[Data provided — start]

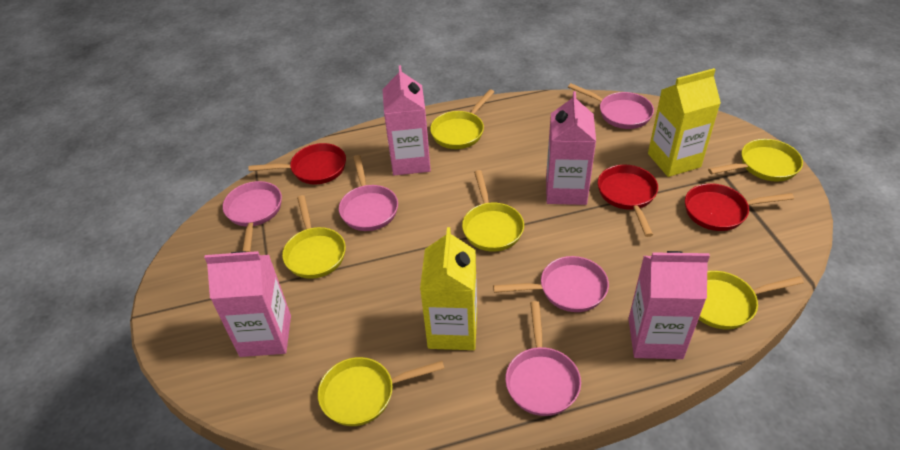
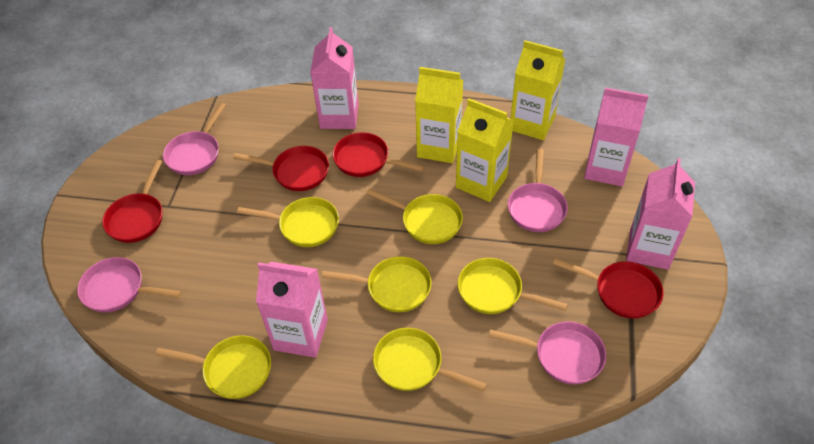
pink pan: 5 -> 4
red pan: 3 -> 4
yellow carton: 2 -> 3

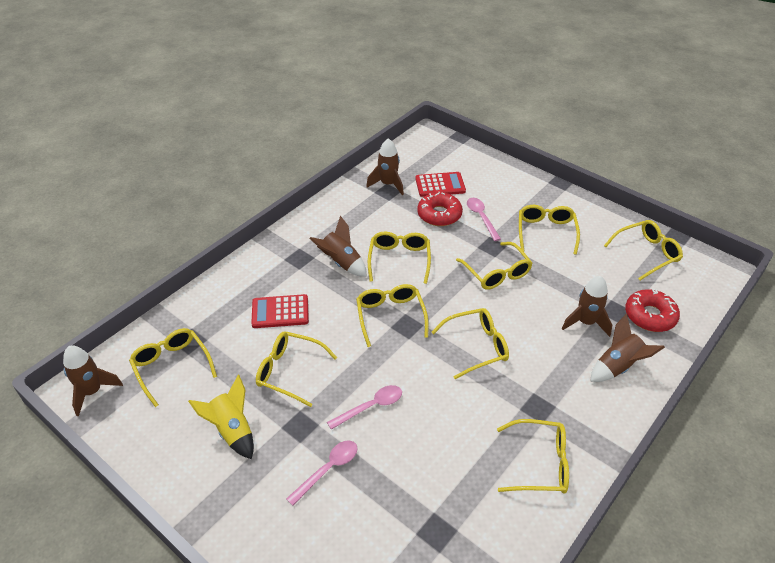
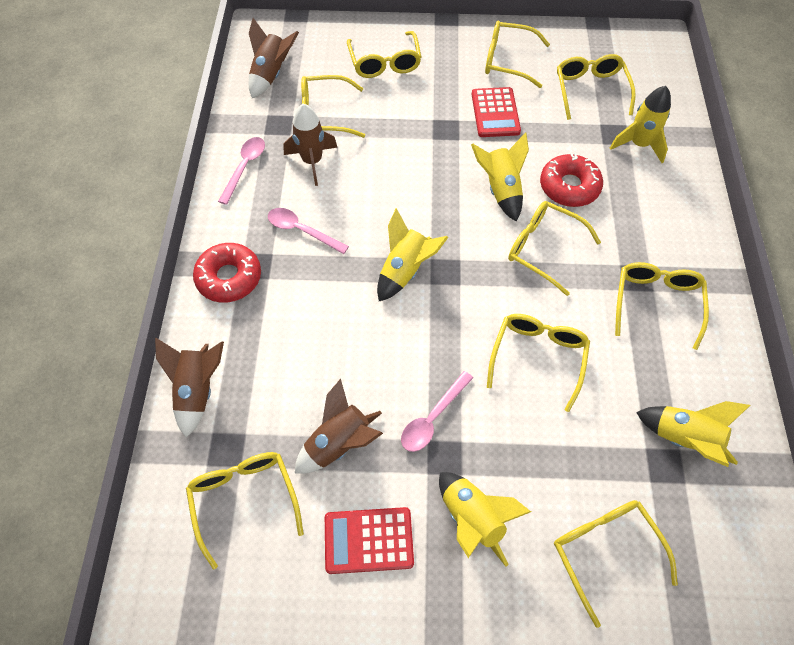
brown rocket: 5 -> 4
yellow rocket: 1 -> 5

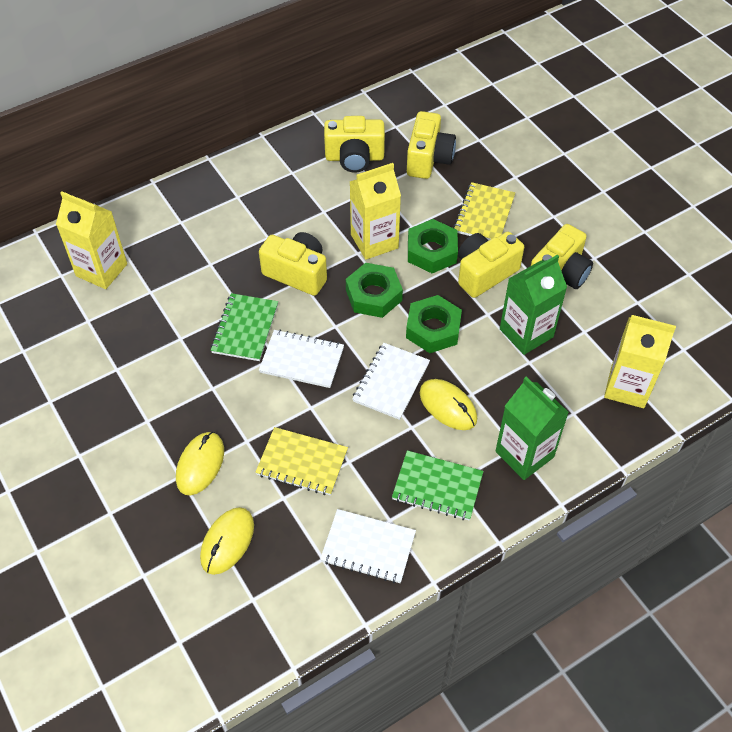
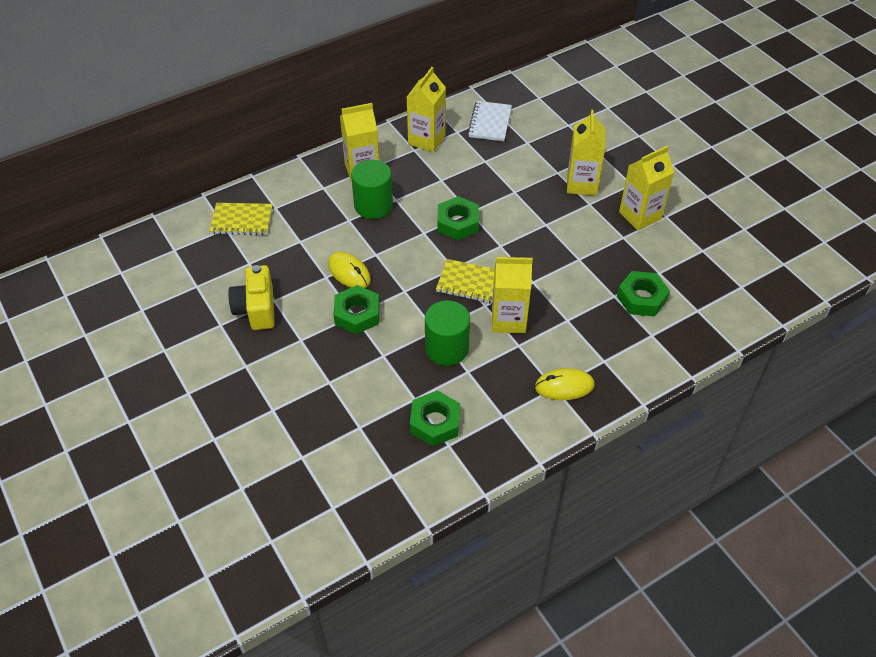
green carton: 2 -> 0
green cylinder: 0 -> 2
green notebook: 2 -> 0
green nut: 3 -> 4
white notebook: 3 -> 1
yellow camera: 5 -> 1
yellow carton: 3 -> 5
yellow mouse: 3 -> 2

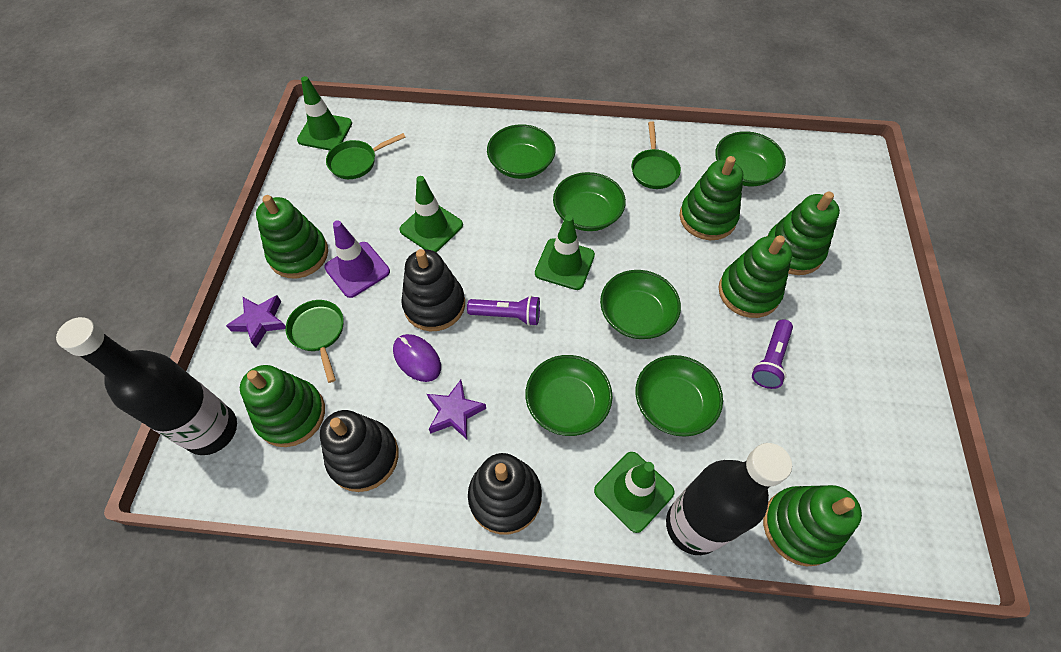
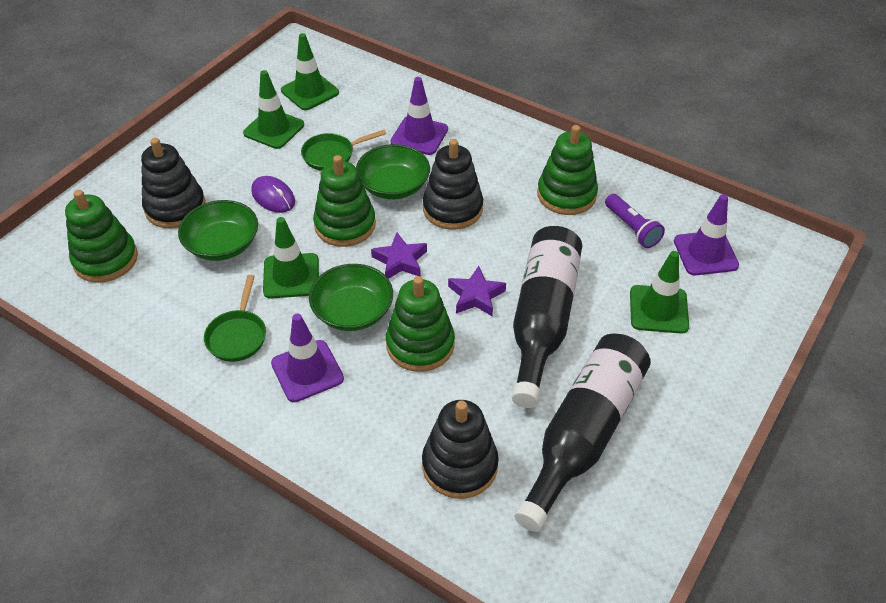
green bowl: 6 -> 3
green pan: 3 -> 2
green stacking toy: 6 -> 4
purple flashlight: 2 -> 1
purple traffic cone: 1 -> 3

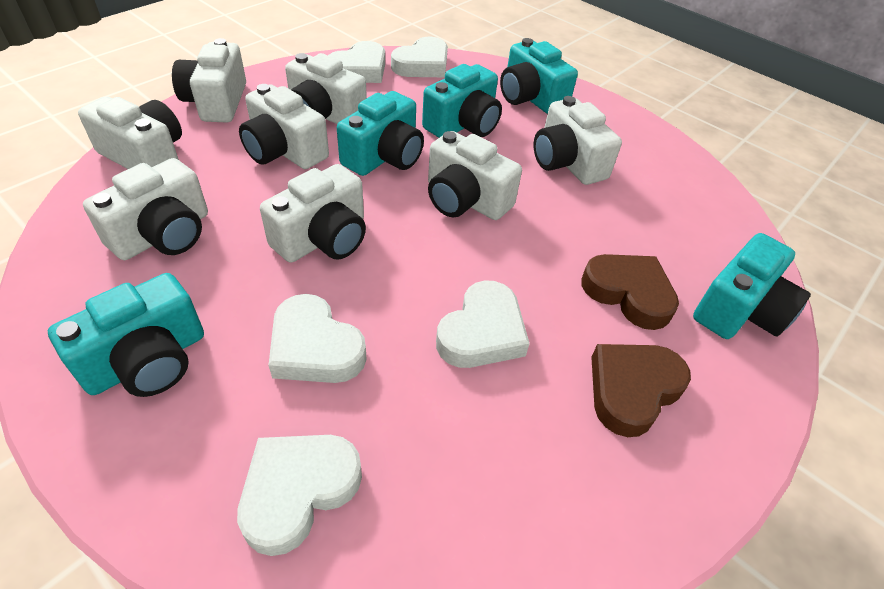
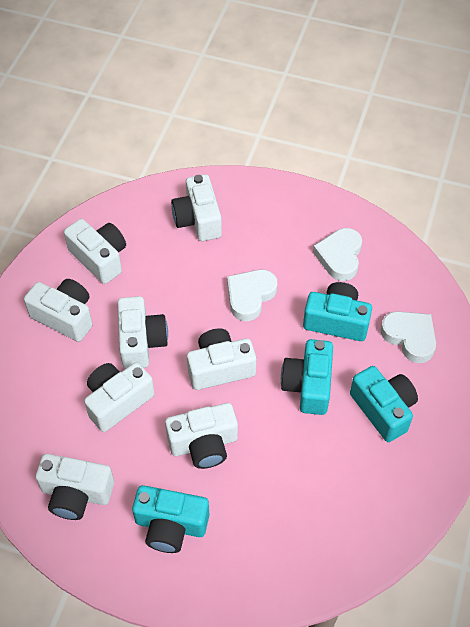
brown heart: 2 -> 0
turquoise camera: 5 -> 4
white heart: 5 -> 3

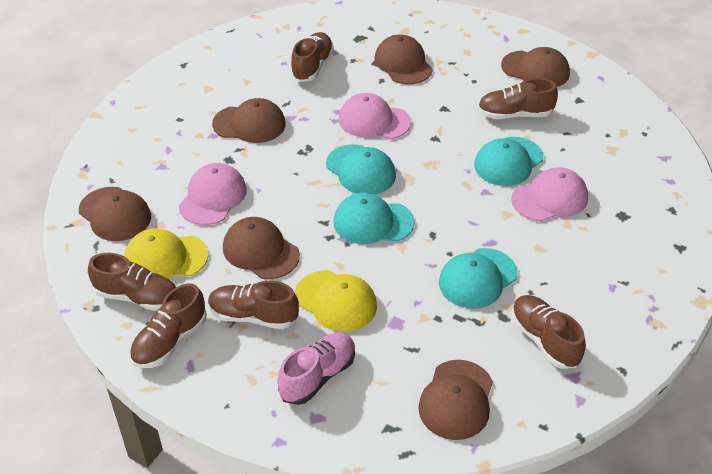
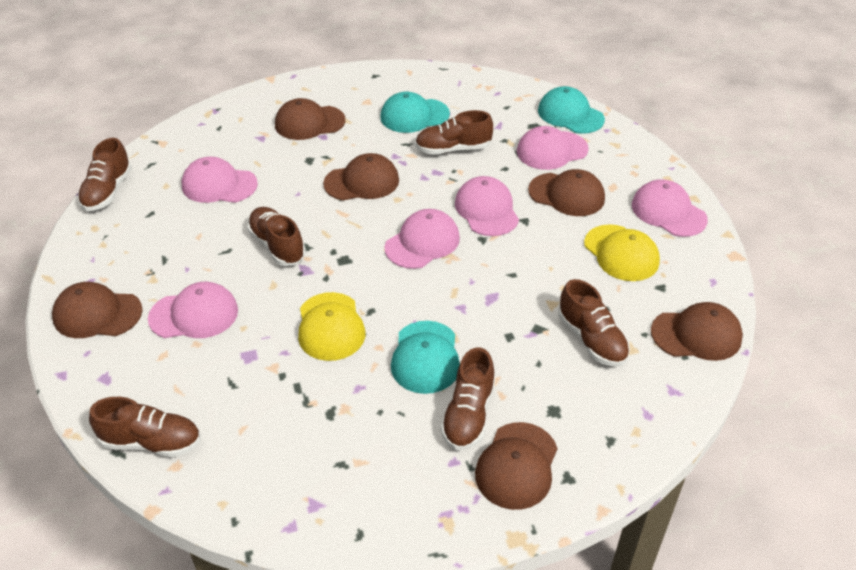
pink cap: 3 -> 6
pink shoe: 1 -> 0
turquoise cap: 4 -> 3

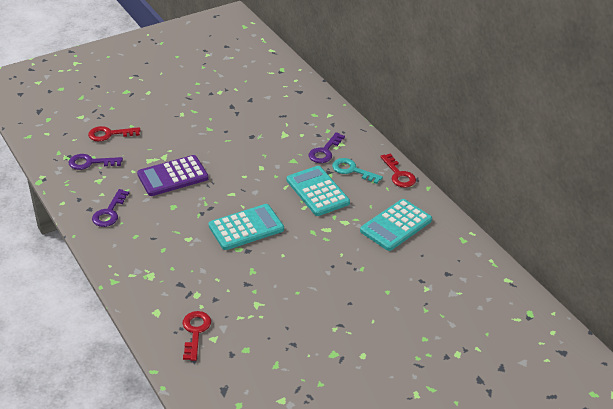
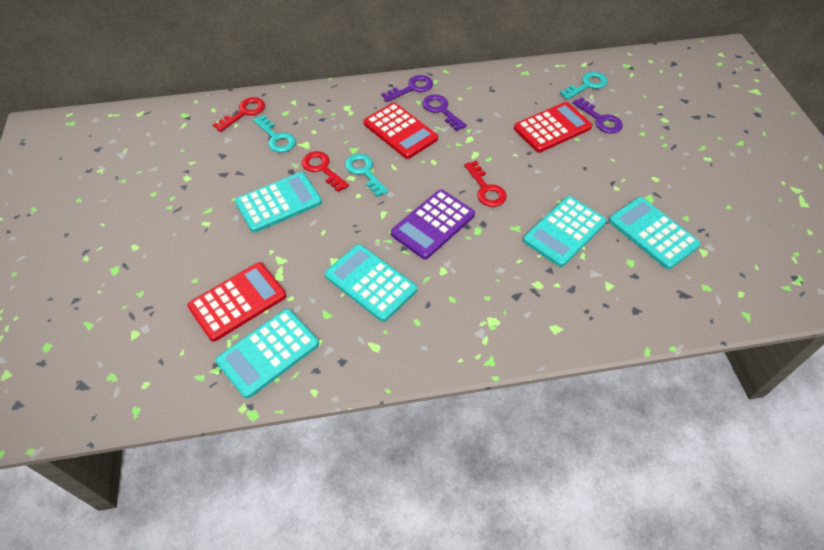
red calculator: 0 -> 3
turquoise calculator: 3 -> 5
turquoise key: 1 -> 3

[Data provided — finish]

→ Assignment
Take every record and copy it word for word, dropping the pictures.

→ Your response
pink pan: 5 -> 4
red pan: 3 -> 4
yellow carton: 2 -> 3

brown rocket: 5 -> 4
yellow rocket: 1 -> 5

green carton: 2 -> 0
green cylinder: 0 -> 2
green notebook: 2 -> 0
green nut: 3 -> 4
white notebook: 3 -> 1
yellow camera: 5 -> 1
yellow carton: 3 -> 5
yellow mouse: 3 -> 2

green bowl: 6 -> 3
green pan: 3 -> 2
green stacking toy: 6 -> 4
purple flashlight: 2 -> 1
purple traffic cone: 1 -> 3

brown heart: 2 -> 0
turquoise camera: 5 -> 4
white heart: 5 -> 3

pink cap: 3 -> 6
pink shoe: 1 -> 0
turquoise cap: 4 -> 3

red calculator: 0 -> 3
turquoise calculator: 3 -> 5
turquoise key: 1 -> 3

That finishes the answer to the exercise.